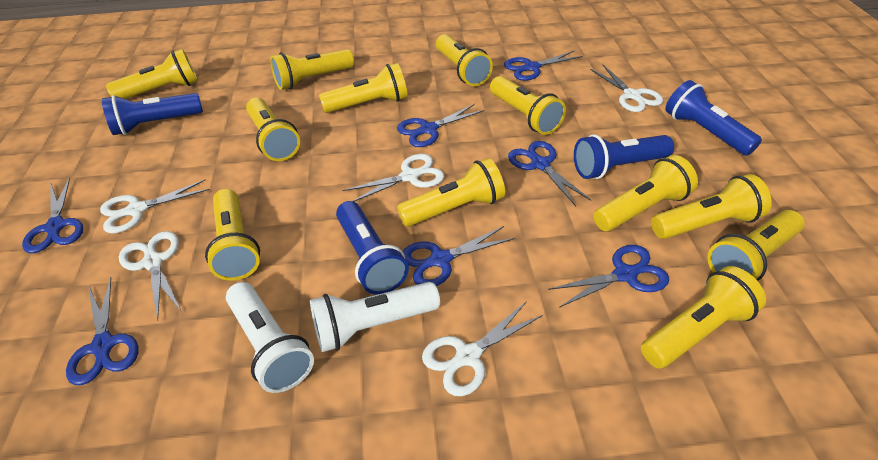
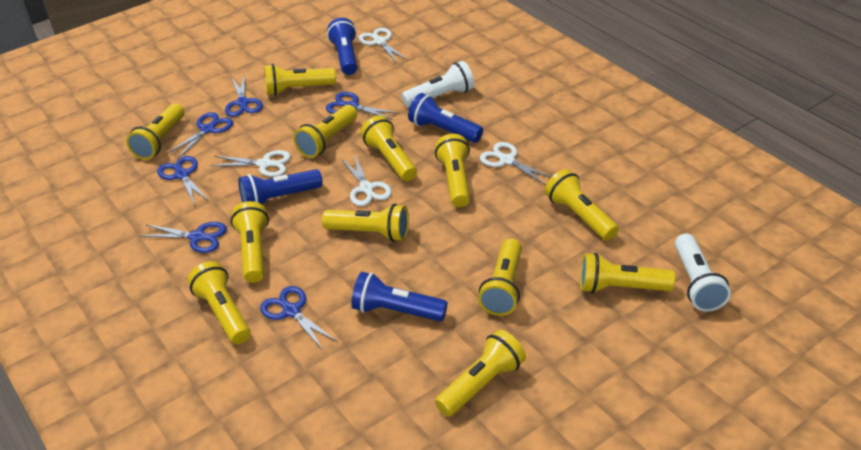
blue scissors: 7 -> 6
white scissors: 5 -> 4

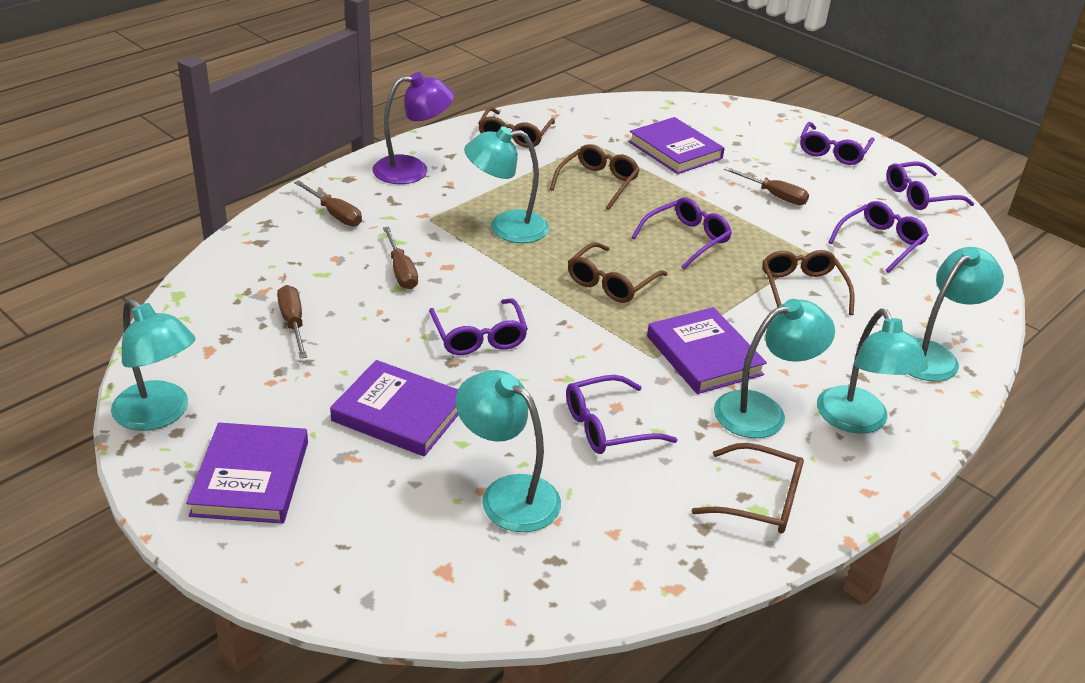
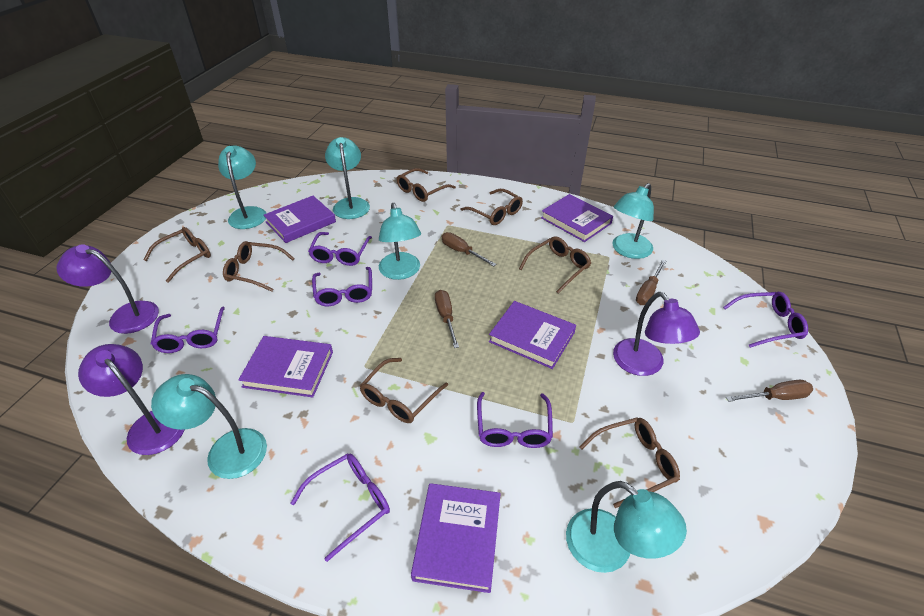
brown glasses: 5 -> 7
purple book: 4 -> 5
purple lamp: 1 -> 3

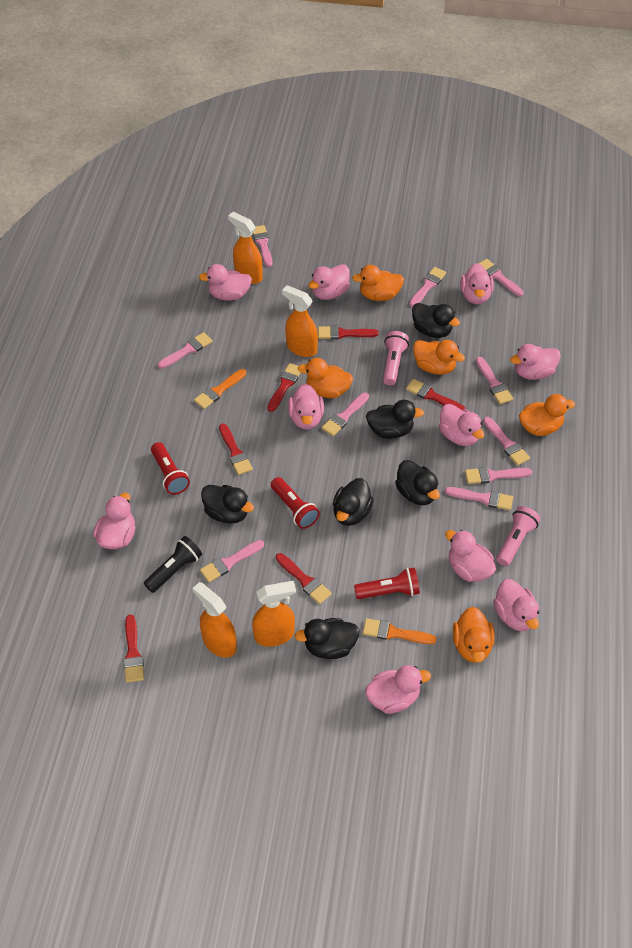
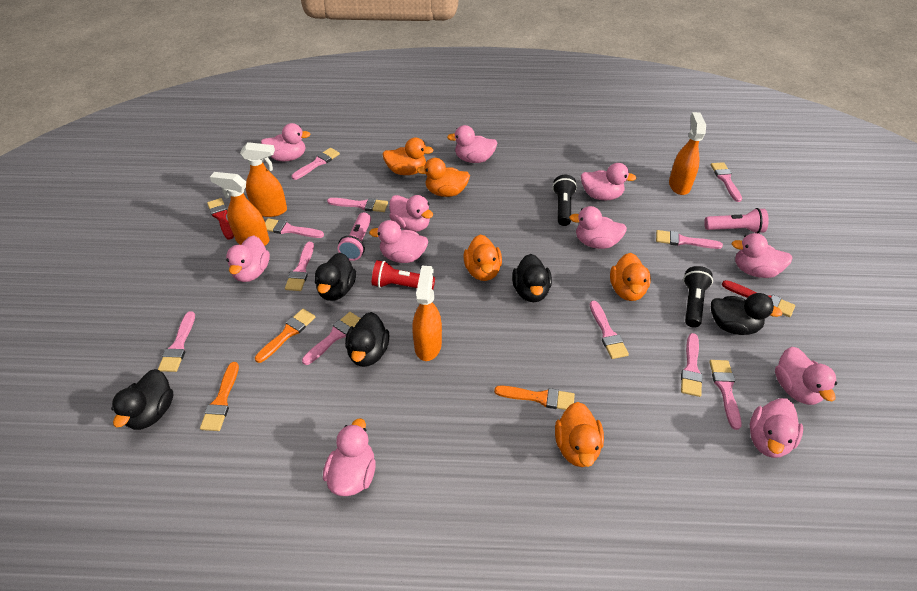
black duck: 6 -> 5
black flashlight: 1 -> 2
orange brush: 2 -> 3
pink brush: 10 -> 11
pink duck: 10 -> 11
red brush: 6 -> 2
red flashlight: 3 -> 1

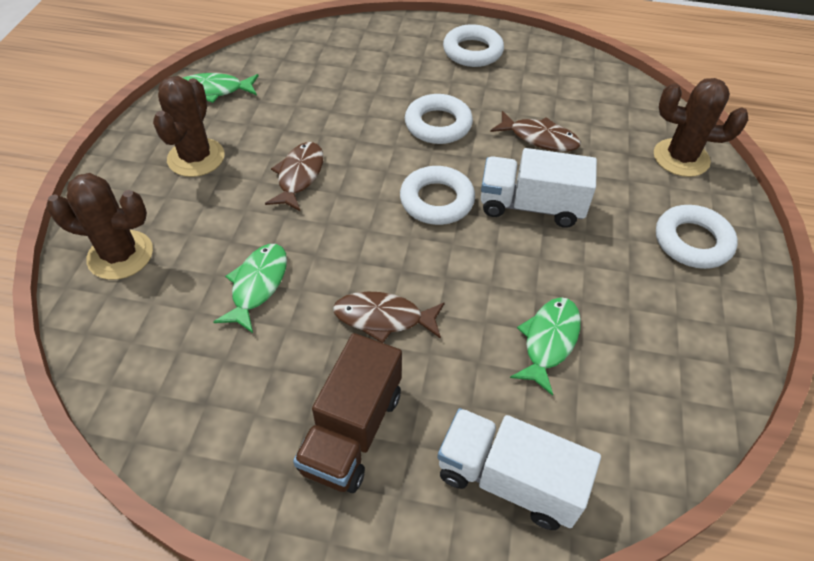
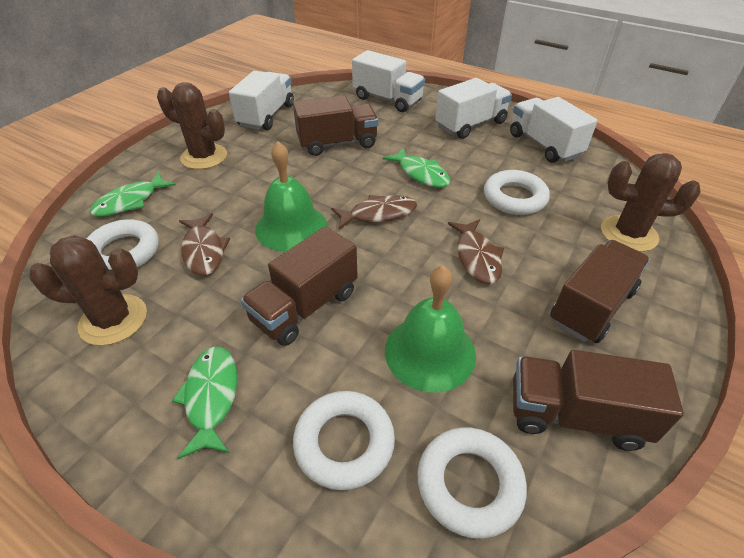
brown truck: 1 -> 4
green bell: 0 -> 2
white truck: 2 -> 4

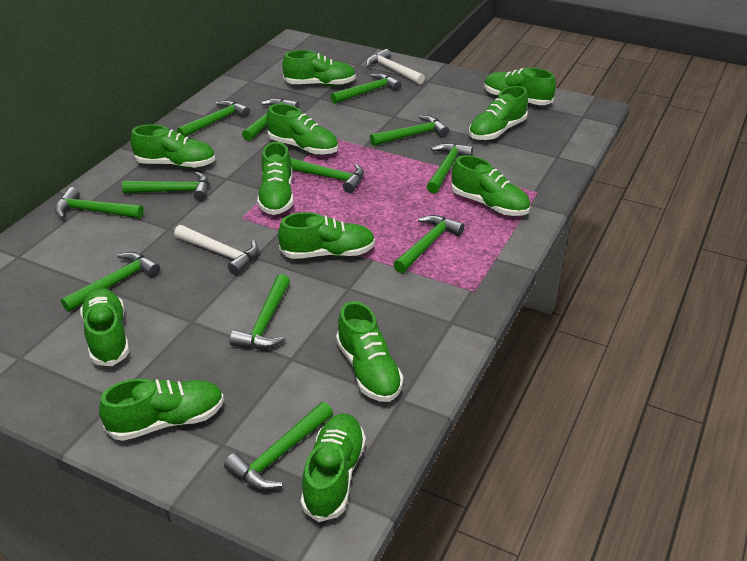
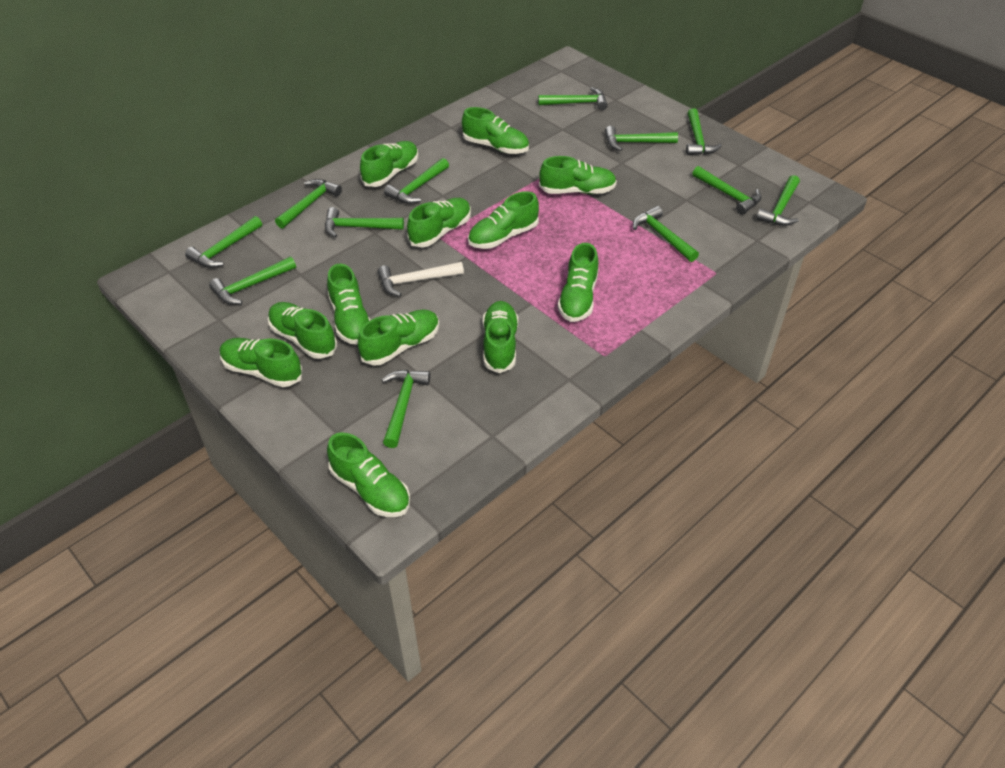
white hammer: 2 -> 1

::::::::

### PROBLEM
The result should be a precise copy of all the entries, free of pictures.

### WORKED SOLUTION
blue scissors: 7 -> 6
white scissors: 5 -> 4

brown glasses: 5 -> 7
purple book: 4 -> 5
purple lamp: 1 -> 3

black duck: 6 -> 5
black flashlight: 1 -> 2
orange brush: 2 -> 3
pink brush: 10 -> 11
pink duck: 10 -> 11
red brush: 6 -> 2
red flashlight: 3 -> 1

brown truck: 1 -> 4
green bell: 0 -> 2
white truck: 2 -> 4

white hammer: 2 -> 1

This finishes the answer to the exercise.